▶ INSTRUCTIONS TO FOLLOW
Lines holding the string "brown" are the ones to copy from this listing.
----------------
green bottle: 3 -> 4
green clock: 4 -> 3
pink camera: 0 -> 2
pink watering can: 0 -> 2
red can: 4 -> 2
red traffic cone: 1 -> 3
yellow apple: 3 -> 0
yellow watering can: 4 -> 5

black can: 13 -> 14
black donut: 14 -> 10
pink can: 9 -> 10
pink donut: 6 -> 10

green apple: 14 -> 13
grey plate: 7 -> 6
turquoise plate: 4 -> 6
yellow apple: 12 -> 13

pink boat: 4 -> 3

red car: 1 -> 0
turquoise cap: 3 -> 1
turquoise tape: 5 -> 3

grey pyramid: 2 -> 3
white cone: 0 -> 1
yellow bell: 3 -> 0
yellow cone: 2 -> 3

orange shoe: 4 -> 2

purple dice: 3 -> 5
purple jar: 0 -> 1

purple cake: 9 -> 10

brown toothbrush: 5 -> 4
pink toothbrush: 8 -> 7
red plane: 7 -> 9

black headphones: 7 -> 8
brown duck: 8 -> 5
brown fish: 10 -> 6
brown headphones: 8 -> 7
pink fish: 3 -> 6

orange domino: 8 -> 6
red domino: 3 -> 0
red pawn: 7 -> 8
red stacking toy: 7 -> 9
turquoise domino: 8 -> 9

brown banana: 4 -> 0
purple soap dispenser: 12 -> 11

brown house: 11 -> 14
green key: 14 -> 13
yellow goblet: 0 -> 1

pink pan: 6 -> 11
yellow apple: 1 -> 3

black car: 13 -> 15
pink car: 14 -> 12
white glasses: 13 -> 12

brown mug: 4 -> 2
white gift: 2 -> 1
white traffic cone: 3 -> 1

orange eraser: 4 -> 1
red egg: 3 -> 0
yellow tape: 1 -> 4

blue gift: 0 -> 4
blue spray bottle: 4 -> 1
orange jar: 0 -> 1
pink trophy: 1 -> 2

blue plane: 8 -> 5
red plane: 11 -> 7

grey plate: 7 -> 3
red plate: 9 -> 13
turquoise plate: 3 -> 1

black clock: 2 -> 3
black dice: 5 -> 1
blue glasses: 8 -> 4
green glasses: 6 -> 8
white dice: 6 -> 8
----------------
▶ RESULT OF THIS TASK
brown toothbrush: 5 -> 4
brown duck: 8 -> 5
brown fish: 10 -> 6
brown headphones: 8 -> 7
brown banana: 4 -> 0
brown house: 11 -> 14
brown mug: 4 -> 2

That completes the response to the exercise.